• Work instructions
Having read the data, transcribe all of it without deviation.

------

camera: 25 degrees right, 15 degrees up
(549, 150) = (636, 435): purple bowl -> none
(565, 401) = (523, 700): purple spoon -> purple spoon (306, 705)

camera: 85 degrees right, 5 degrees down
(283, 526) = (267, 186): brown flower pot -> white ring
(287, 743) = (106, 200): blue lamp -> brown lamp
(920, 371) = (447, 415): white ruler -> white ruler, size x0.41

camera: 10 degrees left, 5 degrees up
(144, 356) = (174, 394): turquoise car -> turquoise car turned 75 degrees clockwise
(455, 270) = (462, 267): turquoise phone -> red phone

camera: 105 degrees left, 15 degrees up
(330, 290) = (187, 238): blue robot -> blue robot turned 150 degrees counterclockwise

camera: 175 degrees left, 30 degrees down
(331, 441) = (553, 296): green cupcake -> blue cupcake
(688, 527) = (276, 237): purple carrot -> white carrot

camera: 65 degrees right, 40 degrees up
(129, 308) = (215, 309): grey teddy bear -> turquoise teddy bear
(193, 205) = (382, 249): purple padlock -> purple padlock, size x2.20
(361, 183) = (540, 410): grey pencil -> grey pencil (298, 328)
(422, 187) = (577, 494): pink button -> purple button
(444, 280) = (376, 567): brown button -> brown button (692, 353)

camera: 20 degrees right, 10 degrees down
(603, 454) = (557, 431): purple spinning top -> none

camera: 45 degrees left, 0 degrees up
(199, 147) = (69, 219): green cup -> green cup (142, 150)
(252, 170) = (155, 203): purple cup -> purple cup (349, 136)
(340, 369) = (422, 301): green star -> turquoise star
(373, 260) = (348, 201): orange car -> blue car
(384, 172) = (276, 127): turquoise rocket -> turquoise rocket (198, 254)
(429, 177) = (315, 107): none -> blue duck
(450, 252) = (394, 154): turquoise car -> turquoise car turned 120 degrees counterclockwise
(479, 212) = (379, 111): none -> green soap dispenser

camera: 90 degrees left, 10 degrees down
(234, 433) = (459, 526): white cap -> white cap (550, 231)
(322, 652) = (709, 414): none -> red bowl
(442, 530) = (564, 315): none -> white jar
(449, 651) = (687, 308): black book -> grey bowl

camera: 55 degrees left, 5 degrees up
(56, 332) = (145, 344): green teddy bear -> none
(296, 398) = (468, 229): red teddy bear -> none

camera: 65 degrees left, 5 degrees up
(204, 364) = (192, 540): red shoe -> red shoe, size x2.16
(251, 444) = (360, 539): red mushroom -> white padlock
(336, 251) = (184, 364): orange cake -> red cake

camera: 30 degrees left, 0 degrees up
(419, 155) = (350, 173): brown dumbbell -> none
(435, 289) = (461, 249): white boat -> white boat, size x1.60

------

• Solved problem
camera: 25 degrees right, 15 degrees up
(549, 150) = (636, 435): purple bowl -> none
(565, 401) = (523, 700): purple spoon -> purple spoon (306, 705)

camera: 85 degrees right, 5 degrees down
(283, 526) = (267, 186): brown flower pot -> white ring
(287, 743) = (106, 200): blue lamp -> brown lamp
(920, 371) = (447, 415): white ruler -> white ruler, size x0.41

camera: 10 degrees left, 5 degrees up
(144, 356) = (174, 394): turquoise car -> turquoise car turned 75 degrees clockwise
(455, 270) = (462, 267): turquoise phone -> red phone

camera: 105 degrees left, 15 degrees up
(330, 290) = (187, 238): blue robot -> blue robot turned 150 degrees counterclockwise

camera: 175 degrees left, 30 degrees down
(331, 441) = (553, 296): green cupcake -> blue cupcake
(688, 527) = (276, 237): purple carrot -> white carrot

camera: 65 degrees right, 40 degrees up
(129, 308) = (215, 309): grey teddy bear -> turquoise teddy bear
(193, 205) = (382, 249): purple padlock -> purple padlock, size x2.20
(361, 183) = (540, 410): grey pencil -> grey pencil (298, 328)
(422, 187) = (577, 494): pink button -> purple button
(444, 280) = (376, 567): brown button -> brown button (692, 353)

camera: 20 degrees right, 10 degrees down
(603, 454) = (557, 431): purple spinning top -> none

camera: 45 degrees left, 0 degrees up
(199, 147) = (69, 219): green cup -> green cup (142, 150)
(252, 170) = (155, 203): purple cup -> purple cup (349, 136)
(340, 369) = (422, 301): green star -> turquoise star
(373, 260) = (348, 201): orange car -> blue car
(384, 172) = (276, 127): turquoise rocket -> turquoise rocket (198, 254)
(429, 177) = (315, 107): none -> blue duck
(450, 252) = (394, 154): turquoise car -> turquoise car turned 120 degrees counterclockwise
(479, 212) = (379, 111): none -> green soap dispenser

camera: 90 degrees left, 10 degrees down
(234, 433) = (459, 526): white cap -> white cap (550, 231)
(322, 652) = (709, 414): none -> red bowl
(442, 530) = (564, 315): none -> white jar
(449, 651) = (687, 308): black book -> grey bowl

camera: 55 degrees left, 5 degrees up
(56, 332) = (145, 344): green teddy bear -> none
(296, 398) = (468, 229): red teddy bear -> none

camera: 65 degrees left, 5 degrees up
(204, 364) = (192, 540): red shoe -> red shoe, size x2.16
(251, 444) = (360, 539): red mushroom -> white padlock
(336, 251) = (184, 364): orange cake -> red cake

camera: 30 degrees left, 0 degrees up
(419, 155) = (350, 173): brown dumbbell -> none
(435, 289) = (461, 249): white boat -> white boat, size x1.60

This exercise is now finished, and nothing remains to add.